Below are some records. How many of their lines contain the string "calculator"? Answer with the number alone.

━━ The records ━━

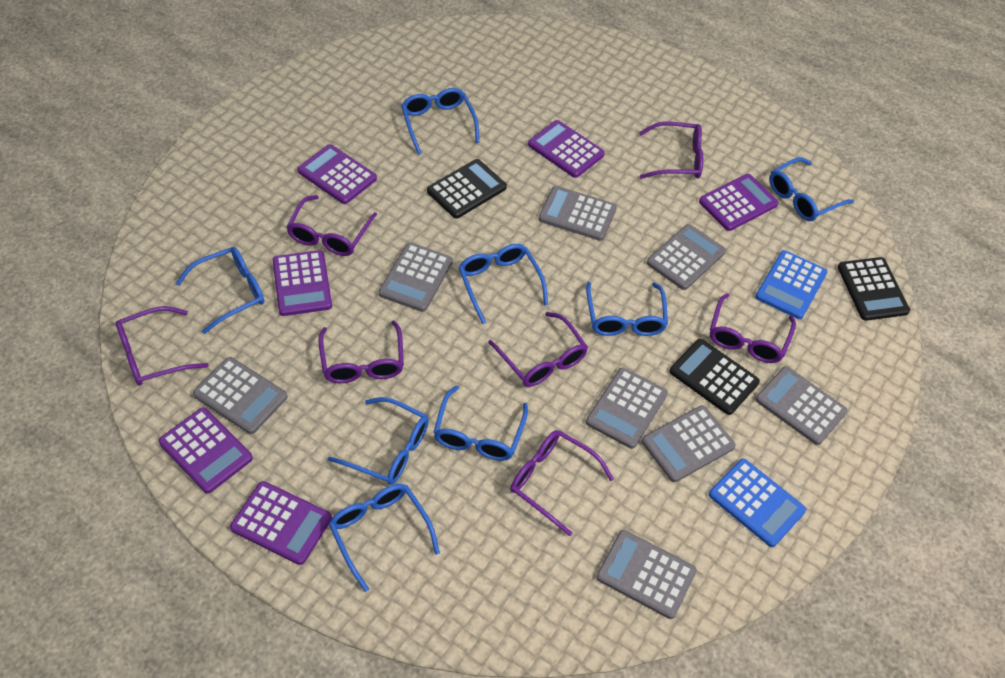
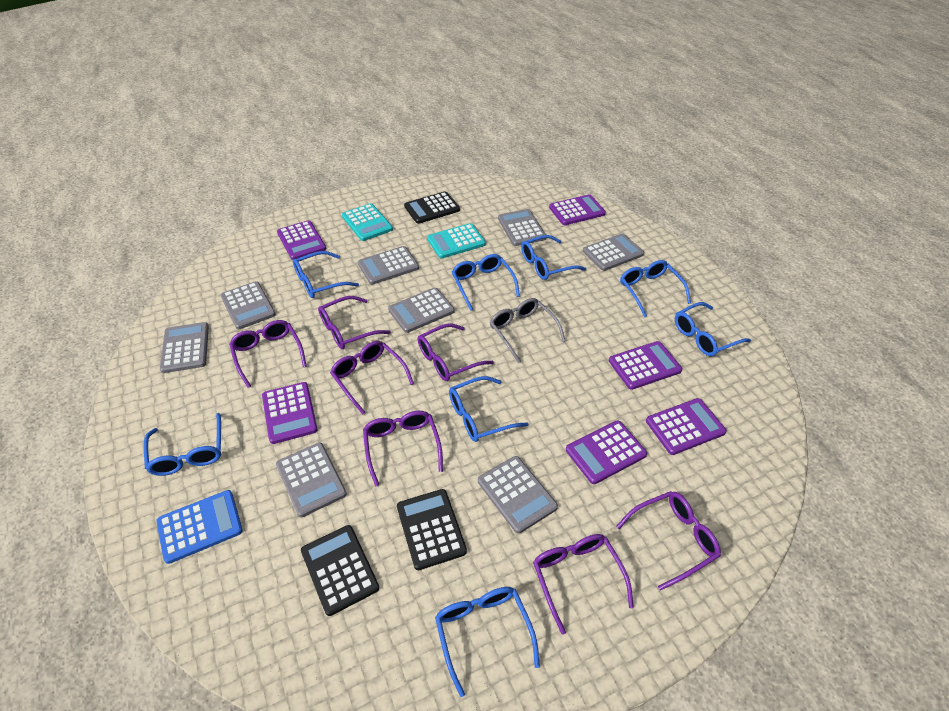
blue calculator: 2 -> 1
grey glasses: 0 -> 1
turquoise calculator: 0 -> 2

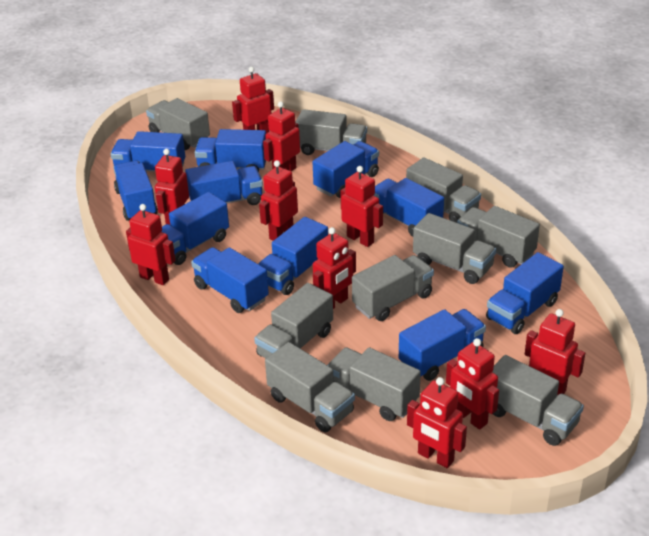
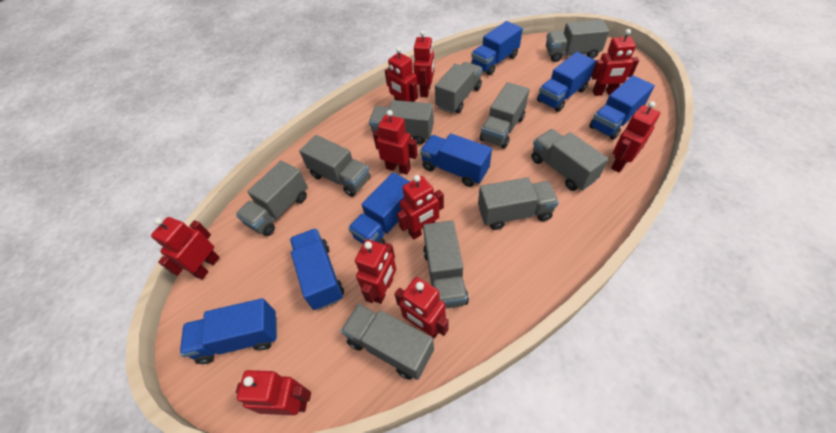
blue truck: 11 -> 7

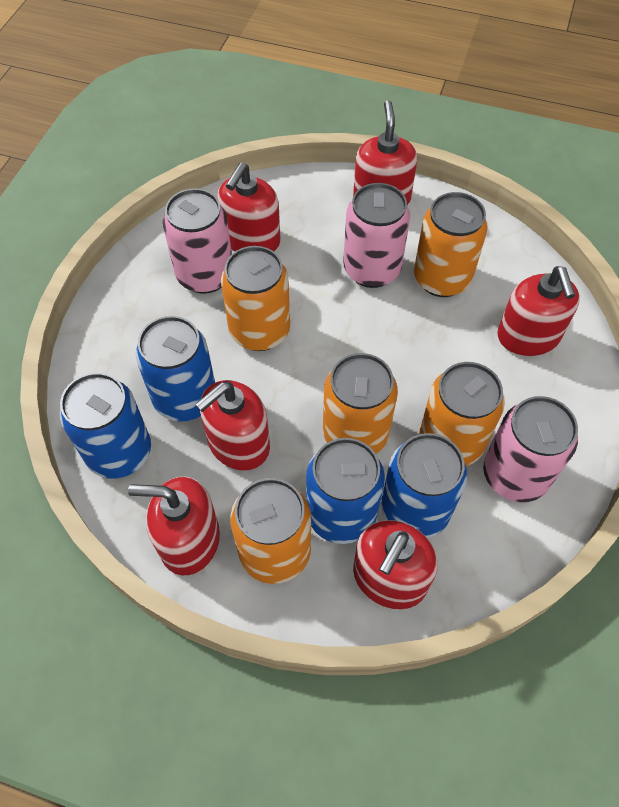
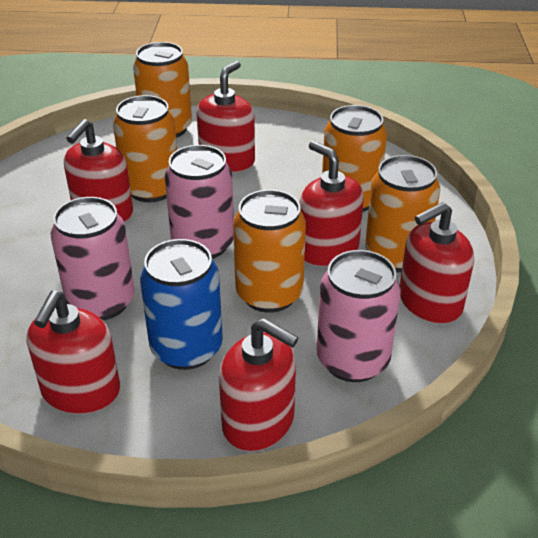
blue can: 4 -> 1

━━━

• Response area: 2